-- Information provided follows --

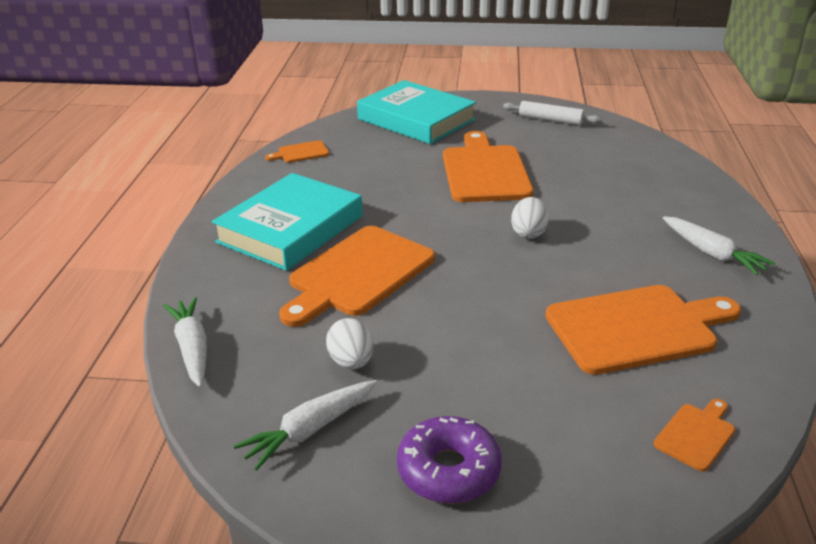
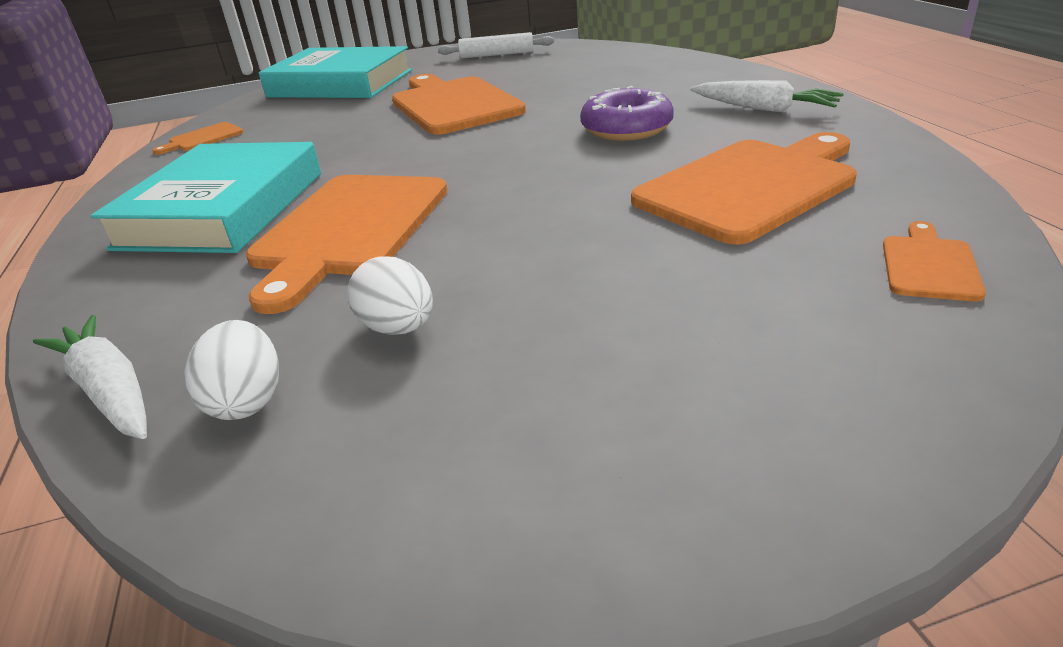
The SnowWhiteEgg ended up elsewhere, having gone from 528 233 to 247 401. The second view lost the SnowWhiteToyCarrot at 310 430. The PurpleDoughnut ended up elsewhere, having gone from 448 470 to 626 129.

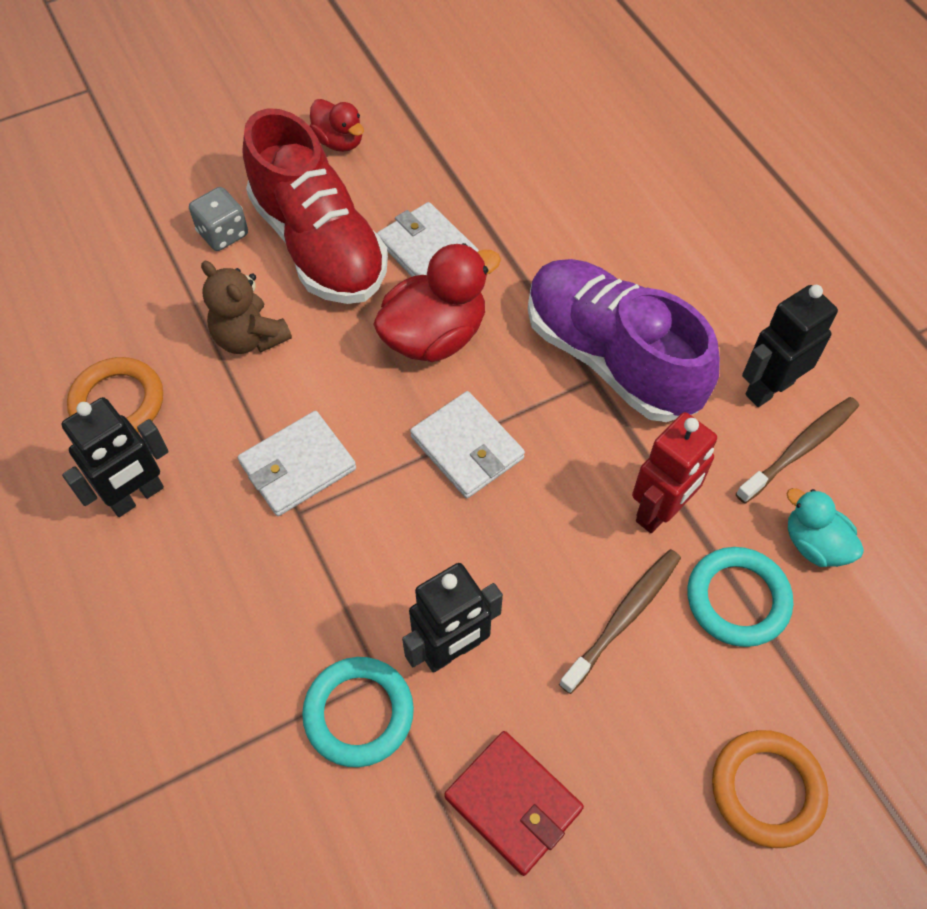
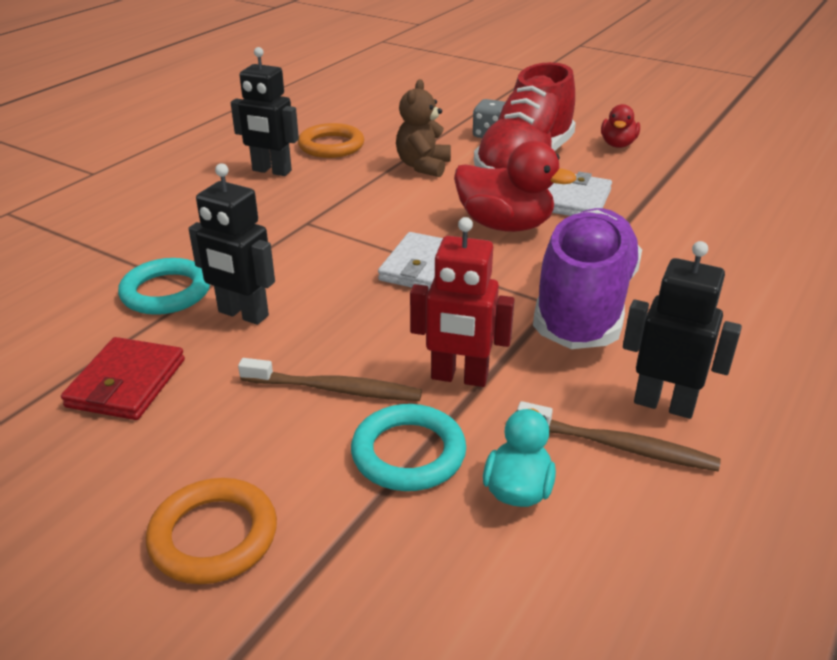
The second view lost the SnowWhiteWallet at 298 466.

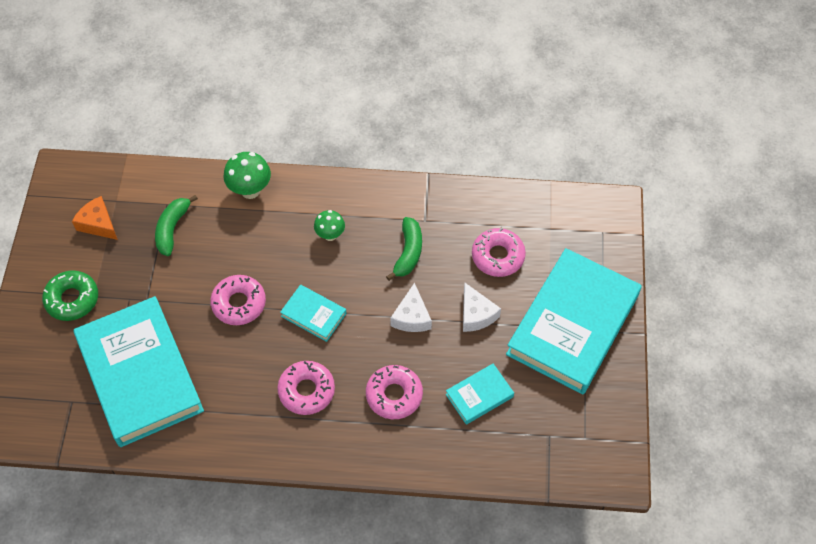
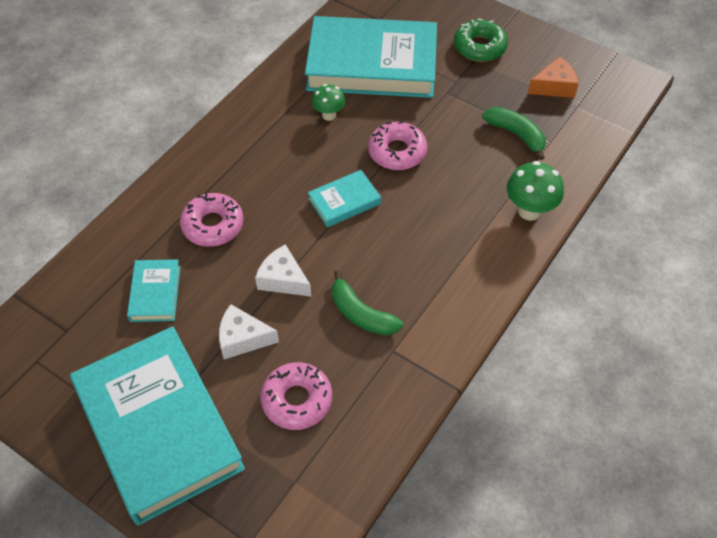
The EmeraldMushroom ended up elsewhere, having gone from 330 235 to 329 115. The second view lost the RosePinkDoughnut at 306 391.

-- Information provided concluded --

### Work task:
An exact copy of the data above is required, printed without its pictures.

### Written reply:
The SnowWhiteEgg ended up elsewhere, having gone from 528 233 to 247 401. The second view lost the SnowWhiteToyCarrot at 310 430. The PurpleDoughnut ended up elsewhere, having gone from 448 470 to 626 129.

The second view lost the SnowWhiteWallet at 298 466.

The EmeraldMushroom ended up elsewhere, having gone from 330 235 to 329 115. The second view lost the RosePinkDoughnut at 306 391.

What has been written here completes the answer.